DIRECTIONS FOR THIS TASK: Pick out every line in the rows below that contains the string "kern" and copy each one. Case counts.

TASK INPUTS:
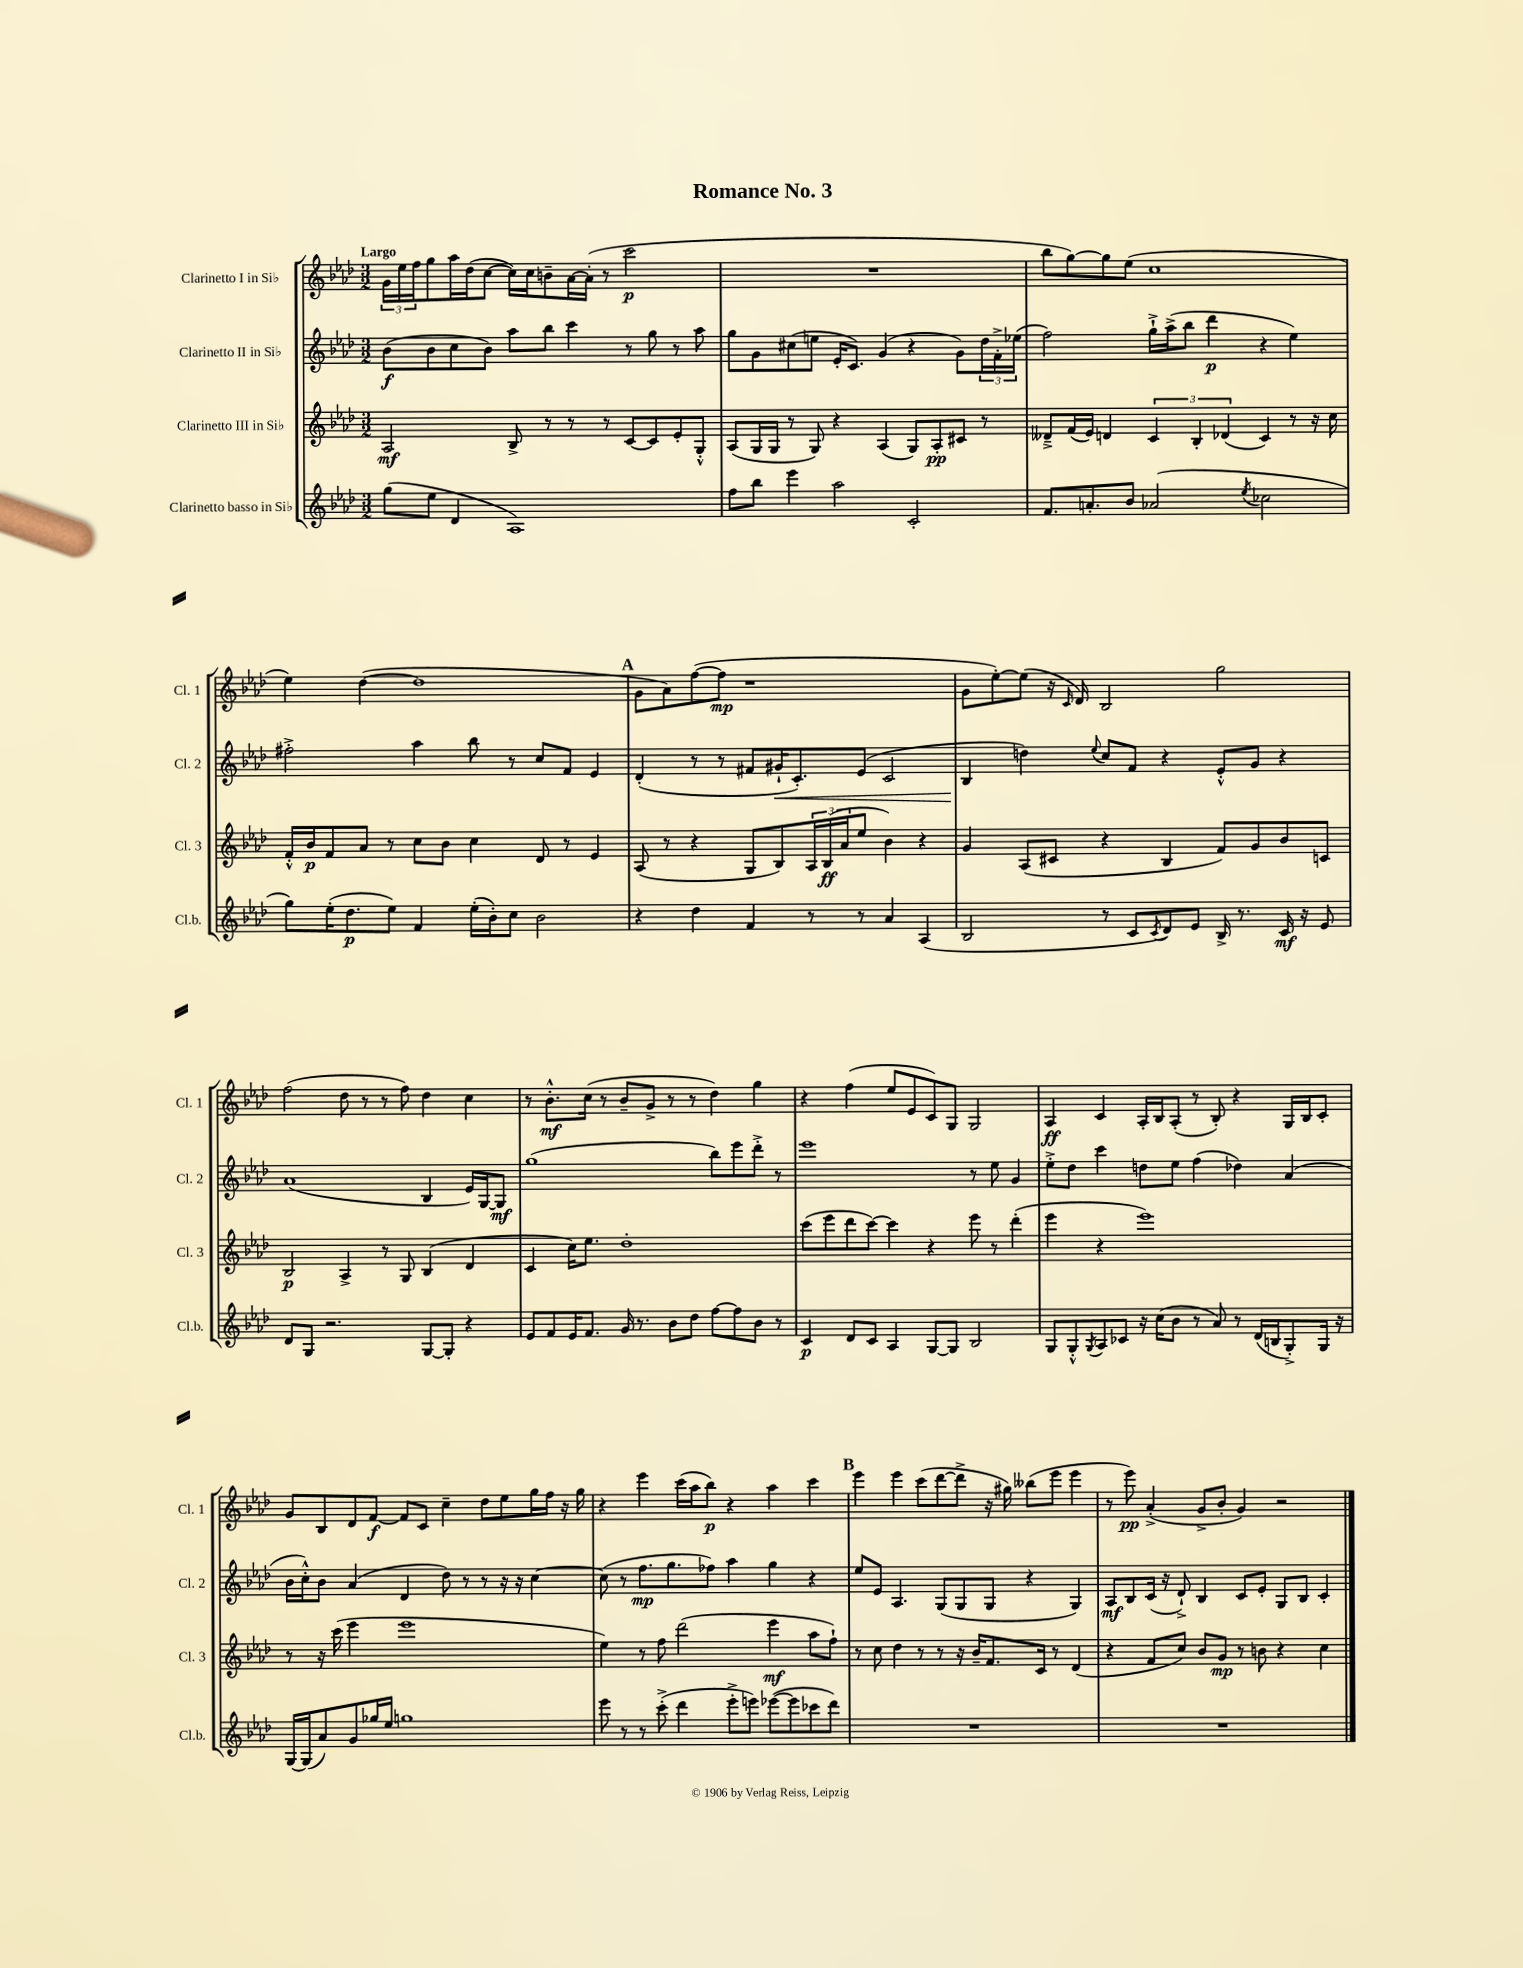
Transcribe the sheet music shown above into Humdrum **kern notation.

**kern	**dynam	**kern	**dynam	**kern	**dynam	**kern	**dynam
*part4	*part4	*part3	*part3	*part2	*part2	*part1	*part1
*staff4	*staff4	*staff3	*staff3	*staff2	*staff2	*staff1	*staff1
*I"Clarinetto basso in Si♭	*	*I"Clarinetto III in Si♭	*	*I"Clarinetto II in Si♭	*	*I"Clarinetto I in Si♭	*
*I'Cl.b.	*	*I'Cl. 3	*	*I'Cl. 2	*	*I'Cl. 1	*
*clefG2	*	*clefG2	*	*clefG2	*	*clefG2	*
*k[b-e-a-d-]	*	*k[b-e-a-d-]	*	*k[b-e-a-d-]	*	*k[b-e-a-d-]	*
*M3/2	*	*M3/2	*	*M3/2	*	*M3/2	*
=1	=1	=1	=1	=1	=1	=1	=1
!	!	!	!	!	!	!LO:TX:a:B:t=Largo	!
(8gg\L	.	2A-/	mf	(8b-\L	f	24g\LL	.
.	.	.	.	.	.	24ee-\	.
.	.	.	.	.	.	24ff\J	.
8ee-\J	.	.	.	8b-\	.	8gg\	.
4d-/	.	.	.	8cc\	.	16aa-\L	.
.	.	.	.	.	.	(16dd-\J	.
.	.	.	.	8b-\J)	.	[8cc\J	.
1A-)	.	8B-^/	.	8aa-\L	.	16cc\LL])	.
.	.	.	.	.	.	16cc\J	.
.	.	8r	.	8bb-\J	.	8bn~\	.
.	.	8r	.	4ccc\	.	[16a-\L	.
.	.	.	.	.	.	(16a-'\JJ]	.
.	.	8r	.	.	.	8r	.
.	.	[8c/L	.	8r	.	2ccc\	p
.	.	8c/]	.	8gg\	.	.	.
.	.	8e-'/	.	8r	.	.	.
.	.	8G'^^/J	.	8aa-\	.	.	.
=2	=2	=2	=2	=2	=2	=2	=2
8ff\L	.	(8A-/L	.	8gg\L	.	1.r	.
8bb-\J	.	16G/L	.	8g\	.	.	.
.	.	16G/JJ	.	.	.	.	.
4eee-\	.	8r	.	(8cc#X\	.	.	.
.	.	8G/)	.	8een\J	.	.	.
2aa-\	.	4r	.	16e-'/KL	.	.	.
.	.	.	.	8.c/J)	.	.	.
.	.	(4A-/	.	(4g/	.	.	.
2c'/	.	8G/L)	.	4r	.	.	.
.	.	8A-'/	pp	.	.	.	.
.	.	8c#X/J	.	8g\L)	.	.	.
.	.	8r	.	24dd-\L	.	.	.
.	.	.	.	24f'^\	.	.	.
.	.	.	.	(24ee-X\JJ	.	.	.
=3	=3	=3	=3	=3	=3	=3	=3
8.f/L	.	8d--X~^/L	.	2ff\)	.	8bb-\L	.
.	.	(16f/L	.	.	.	[8gg\)	.
8.an'/	.	16e-/JJ)	.	.	.	.	.
.	.	4dn/	.	.	.	8gg\]	.
8b-/J	.	.	.	.	.	(8ee-\J	.
(2a-X/	.	6c/	.	16gg`^\LL	.	1cc	.
.	.	.	.	(16aa-^\J	.	.	.
.	.	.	.	8bb-\J	.	.	.
.	.	6B-'/	.	.	.	.	.
.	.	.	.	4ddd-\	p	.	.
.	.	(6d-X/	.	.	.	.	.
8qee-/	.	.	.	.	.	.	.
2cc-X\	.	4c/)	.	4r	.	.	.
.	.	8r	.	4ee-\)	.	.	.
.	.	16r	.	.	.	.	.
.	.	16cc\	.	.	.	.	.
!!LO:LB:g=z
=4	=4	=4	=4	=4	=4	=4	=4
8gg\L)	.	16f'^^/LL	.	2ff#X'^\	.	4ee-\)	.
.	.	16b-/J	p	.	.	.	.
(16ee-'\K	.	8f/	.	.	.	.	.
8.dd-\	p	.	.	.	.	.	.
.	.	8a-/J	.	.	.	([4dd-\	.
8ee-\J)	.	8r	.	.	.	.	.
4f/	.	8cc\L	.	4aa-\	.	1dd-]	.
.	.	8b-\J	.	.	.	.	.
(16ee-'\LL	.	4cc\	.	8bb-\	.	.	.
16b-'\J)	.	.	.	.	.	.	.
8cc\J	.	.	.	8r	.	.	.
2b-\	.	8d-/	.	8cc/L	.	.	.
.	.	8r	.	8f/J	.	.	.
.	.	4e-/	.	4e-/	.	.	.
!!LO:REH:place=s1:t=A
=5	=5	=5	=5	=5	=5	=5	=5
4r	.	(8A-/	.	(4d-'/	.	8g\L	.
.	.	8r	.	.	.	8a-\)	.
4dd-\	.	4r	.	8r	.	([8ff\	.
.	.	.	.	8r	.	8ff\J]	mp
4f/	.	8G/L	.	8f#X/L	.	1r	.
!	!	!	!	!	!LO:HP:b	!	!
.	.	8B-/)	.	16g#X`/K	<	.	.
.	.	.	.	8.c'/)	.	.	.
8r	.	24A-/L	.	.	.	.	.
.	.	(24B-/	ff	.	.	.	.
.	.	24a-/J	.	.	.	.	.
8r	.	8ee-/J	.	(8e-/J	.	.	.
4a-/	.	4b-\)	.	2c/	.	.	.
(4A-/	.	4r	.	.	.	.	.
=6	=6	=6	=6	=6	=6	=6	=6
2B-/	.	4g/	.	4B-/	.	8g\L	.
.	.	.	.	.	.	[8ee-'\)	.
.	.	(8A-/L	.	4ddn\)	[	(8ee-\J]	.
.	.	8c#X/J	.	.	.	16r	.
.	.	.	.	.	.	16qqc/	.
.	.	.	.	.	.	16d-/)	.
.	.	.	.	8qqee-/	.	.	.
8r	.	4r	.	8cc/L	.	2B-/	.
8c/L	.	.	.	8f/J	.	.	.
8qc/	.	.	.	.	.	.	.
8d-/)	.	4B-/	.	4r	.	.	.
8e-/J	.	.	.	.	.	.	.
16B-^/	.	8f/L)	.	8e-'^^/L	.	2gg\	.
8.r	.	.	.	.	.	.	.
.	.	8g/	.	8g/J	.	.	.
16c/	mf	8b-/	.	4r	.	.	.
16r	.	.	.	.	.	.	.
8e-/	.	8cn/J	.	.	.	.	.
!!LO:LB:g=z
=7	=7	=7	=7	=7	=7	=7	=7
8d-/L	.	2B-/	p	(1a-	.	(2ff\	.
8G/J	.	.	.	.	.	.	.
2.r	.	.	.	.	.	.	.
.	.	4A-^/	.	.	.	8dd-\	.
.	.	.	.	.	.	8r	.
.	.	8r	.	.	.	8r	.
.	.	8G/	.	.	.	8ff\)	.
[8G/L	.	(4B-/	.	4B-/	.	4dd-\	.
8G'/J]	.	.	.	.	.	.	.
4r	.	4d-/	.	16e-/LL)	.	4cc\	.
.	.	.	.	[16G/J	.	.	.
.	.	.	.	8G/J]	mf	.	.
=8	=8	=8	=8	=8	=8	=8	=8
8e-/L	.	4c/	.	(1gg	.	8r	.
8f/	.	.	.	.	.	8.b-'^^\L	mf
16e-/K	.	16cc\KL)	.	.	.	.	.
8.f/J	.	8.ee-\J	.	.	.	(16cc\Jk	.
.	.	.	.	.	.	8r	.
16g/	.	1dd-'	.	.	.	8b-~/L	.
8.r	.	.	.	.	.	.	.
.	.	.	.	.	.	8g^/J	.
8b-\L	.	.	.	.	.	8r	.
8dd-\J	.	.	.	.	.	8r	.
[8ff\L	.	.	.	8bb-\L)	.	4dd-\)	.
8ff\]	.	.	.	8eee-\	.	.	.
8b-\J	.	.	.	8ddd-'^\J	.	4gg\	.
8r	.	.	.	8r	.	.	.
=9	=9	=9	=9	=9	=9	=9	=9
4c/	p	(8ccc\L	.	1eee-	.	4r	.
.	.	8eee-\	.	.	.	.	.
8d-/L	.	8ddd-\	.	.	.	(4ff\	.
8c/J	.	[8ccc\J)	.	.	.	.	.
4A-/	.	4ccc\]	.	.	.	8ee-/L	.
.	.	.	.	.	.	8e-/	.
[8G/L	.	4r	.	.	.	8c/)	.
8G/J]	.	.	.	.	.	8G/J	.
2B-/	.	8eee-\	.	8r	.	2G/	.
.	.	8r	.	8ee-\	.	.	.
.	.	(4ddd-'\	.	4g/	.	.	.
=10	=10	=10	=10	=10	=10	=10	=10
8G/L	.	4eee-\	.	8ee-'^\L	.	4A-/	ff
8G'^^/	.	.	.	8dd-\J	.	.	.
8qG/	.	.	.	.	.	.	.
8A-/	.	4r	.	4ccc\	.	4c/	.
8c-X/J	.	.	.	.	.	.	.
16r	.	1eee-)	.	8ddn\L	.	16A-'/LL	.
(16cc\KL	.	.	.	.	.	16B-/J	.
8b-\J	.	.	.	8ee-\J	.	(8A-'/J	.
8r	.	.	.	(4ff\	.	8r	.
8a-/)	.	.	.	.	.	8B-'/)	.
8r	.	.	.	4dd-X\)	.	4r	.
(16d-/LL	.	.	.	.	.	.	.
16Bn/J	.	.	.	.	.	.	.
8G'^/)	.	.	.	(4a-/	.	16G/LL	.
.	.	.	.	.	.	16B-/J	.
16G/Jk	.	.	.	.	.	8c'/J	.
16r	.	.	.	.	.	.	.
!!LO:LB:g=z
=11	=11	=11	=11	=11	=11	=11	=11
[16G/LL	.	8r	.	16b-\LL	.	8g/L	.
(16G/J]	.	.	.	16cc'^^\J)	.	.	.
8a-/)	.	16r	.	8b-\J	.	8B-/	.
.	.	(16ccc\	.	.	.	.	.
8g/	.	4eee-\	.	(4a-/	.	8d-/	.
16gg-X/L	.	.	.	.	.	[8f/J	f
16ee-/JJ	.	.	.	.	.	.	.
1ggn	.	1eee-	.	4d-/	.	8f/L]	.
.	.	.	.	.	.	8c/J	.
.	.	.	.	8dd-\)	.	4cc~\	.
.	.	.	.	8r	.	.	.
.	.	.	.	8r	.	8dd-\L	.
.	.	.	.	16r	.	8ee-\	.
.	.	.	.	16r	.	.	.
.	.	.	.	[4cc\	.	16gg\L	.
.	.	.	.	.	.	16ff\JJ	.
.	.	.	.	.	.	16r	.
.	.	.	.	.	.	16gg\	.
=12	=12	=12	=12	=12	=12	=12	=12
8eee-\	.	4ee-\)	.	(8cc\]	.	4r	.
8r	.	.	.	8r	.	.	.
8r	.	8r	.	8.ff\L	mp	4eee-\	.
(8ccc'^\	.	8ff\	.	.	.	.	.
.	.	.	.	8.gg\	.	.	.
4ddd-\	.	(2ddd-\	.	.	.	(16ccc\LL	.
.	.	.	.	.	.	16aa-\J	.
.	.	.	.	8ff-X\J)	.	8bb-\J)	p
8eee-'^\L	.	.	.	4aa-\	.	4r	.
8eeen\J)	.	.	.	.	.	.	.
([8eee-X\L	.	4eee-\	mf	4gg\	.	4aa-\	.
8eee-\]	.	.	.	.	.	.	.
8ccc-X\	.	8aa-\L	.	4r	.	4ccc\	.
8ddd-\J)	.	8ff`\J)	.	.	.	.	.
!!LO:REH:place=s1:t=B
=13	=13	=13	=13	=13	=13	=13	=13
1.r	.	8r	.	8ee-/L	.	4eee-\	.
.	.	8cc\	.	8e-/J	.	.	.
.	.	4dd-\	.	4.A-/	.	4eee-\	.
.	.	8r	.	.	.	(8ccc\L	.
.	.	8r	.	(8G/L	.	[8ddd-\	.
.	.	16r	.	8G/	.	8ddd-^\J]	.
.	.	16b-~/KL	.	.	.	.	.
.	.	8.f/	.	8G/J	.	16r	.
.	.	.	.	.	.	16gg#X\)	.
.	.	.	.	4r	.	(8bb--X\L	.
.	.	16c/Jk	.	.	.	.	.
.	.	8r	.	.	.	8eee-\J	.
.	.	(4d-/	.	4G/)	.	4eee-\	.
=14	=14	=14	=14	=14	=14	=14	=14
1.r	.	4r	.	8A-/L	mf	8r	.
.	.	.	.	8B-/	.	8eee-\)	pp
.	.	8f/L	.	(16c/Jk	.	(4a-'^/	.
.	.	.	.	16r	.	.	.
.	.	8cc/J)	.	8d-`^/)	.	.	.
.	.	8b-/L	.	4B-/	.	8g^/L	.
.	.	8g/J	mp	.	.	8b-'/J	.
.	.	8r	.	8c/L	.	4g/)	.
.	.	8bn\	.	8e-'/J	.	.	.
.	.	4r	.	8G/L	.	2r	.
.	.	.	.	8B-/J	.	.	.
.	.	4cc\	.	4c'/	.	.	.
==	==	==	==	==	==	==	==
*-	*-	*-	*-	*-	*-	*-	*-
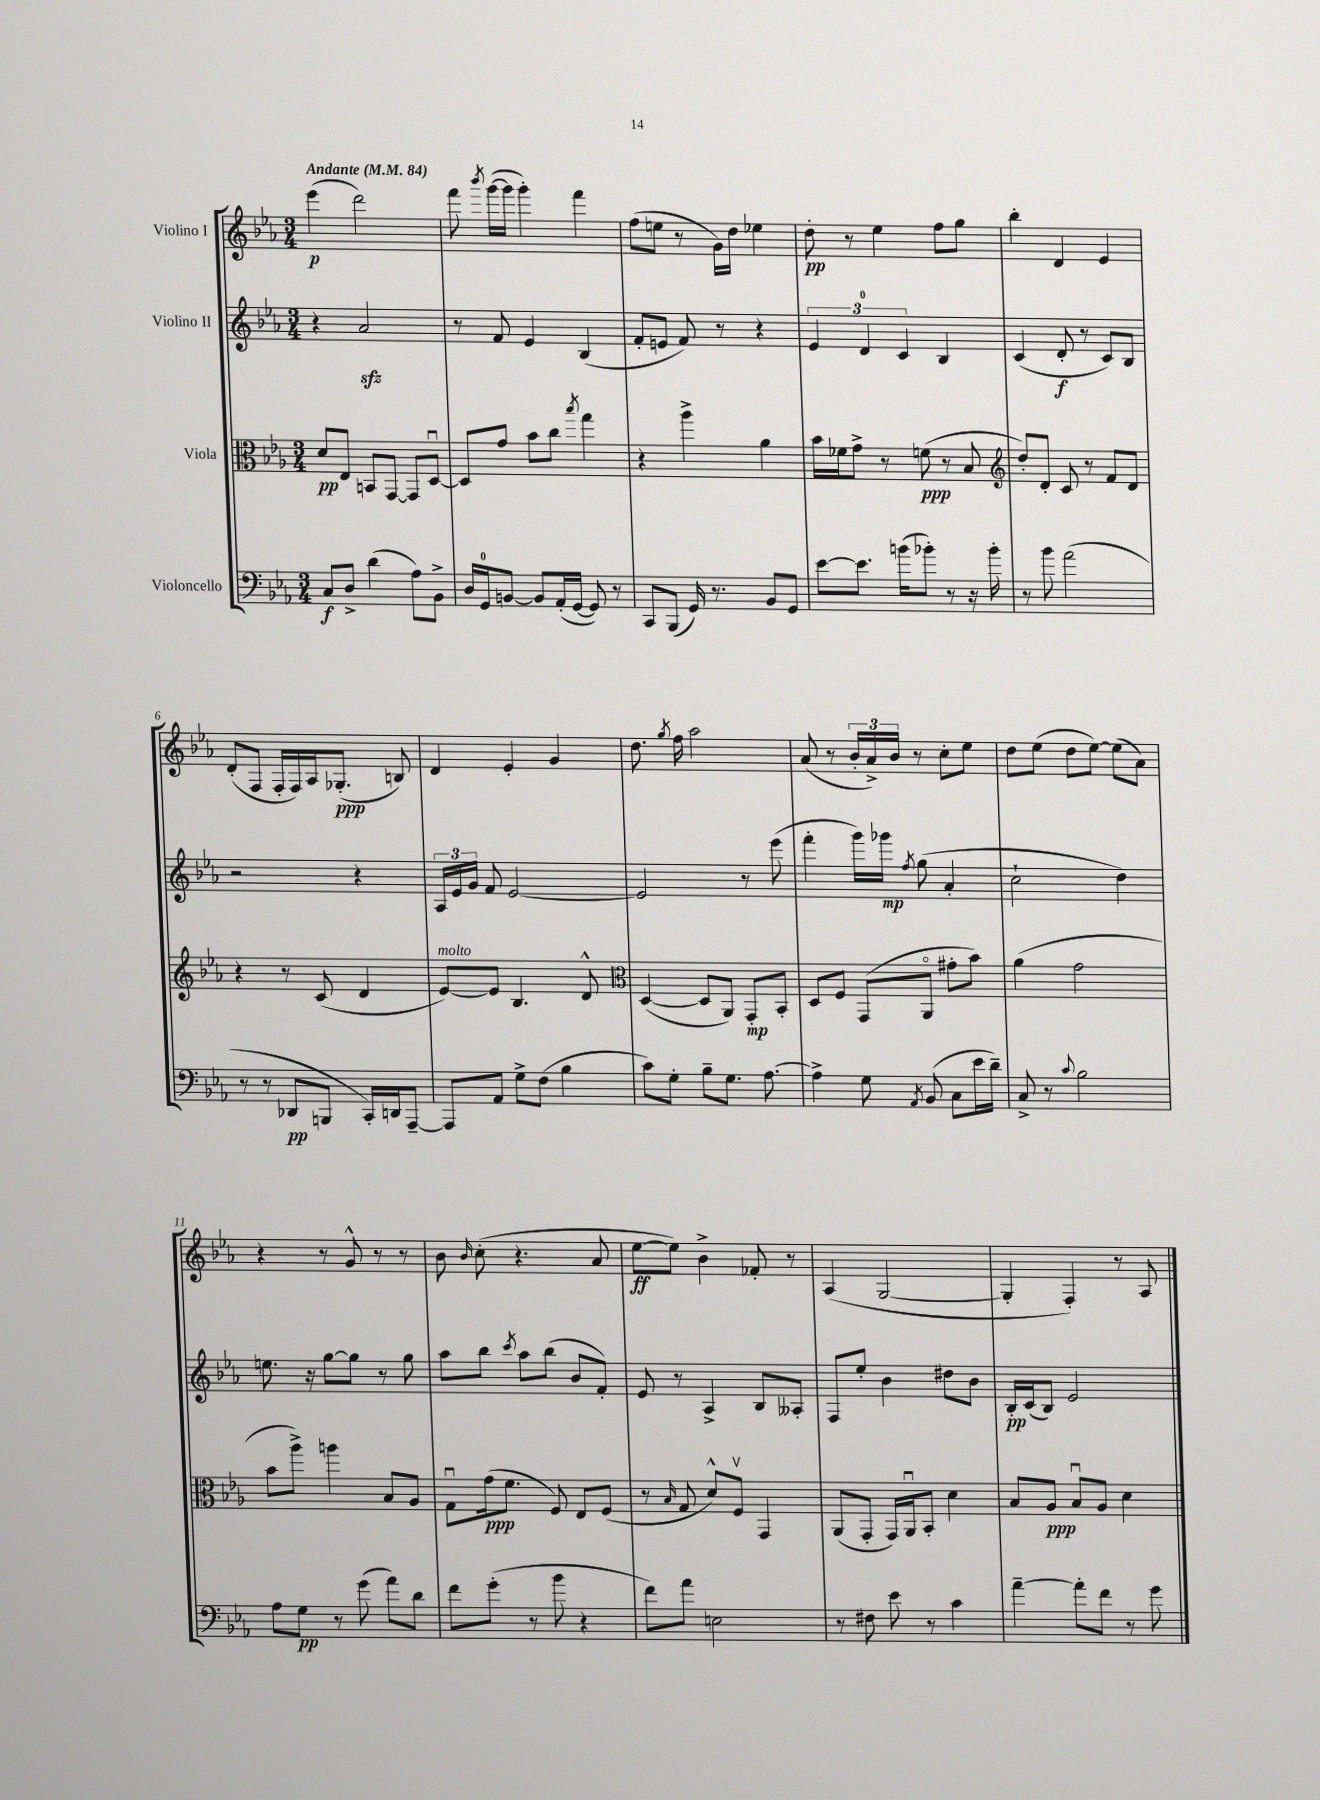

COMPLETED TASK:
Transcribe the sheet music shown above into Humdrum **kern notation.
**kern	**dynam	**kern	**dynam	**kern	**dynam	**kern	**dynam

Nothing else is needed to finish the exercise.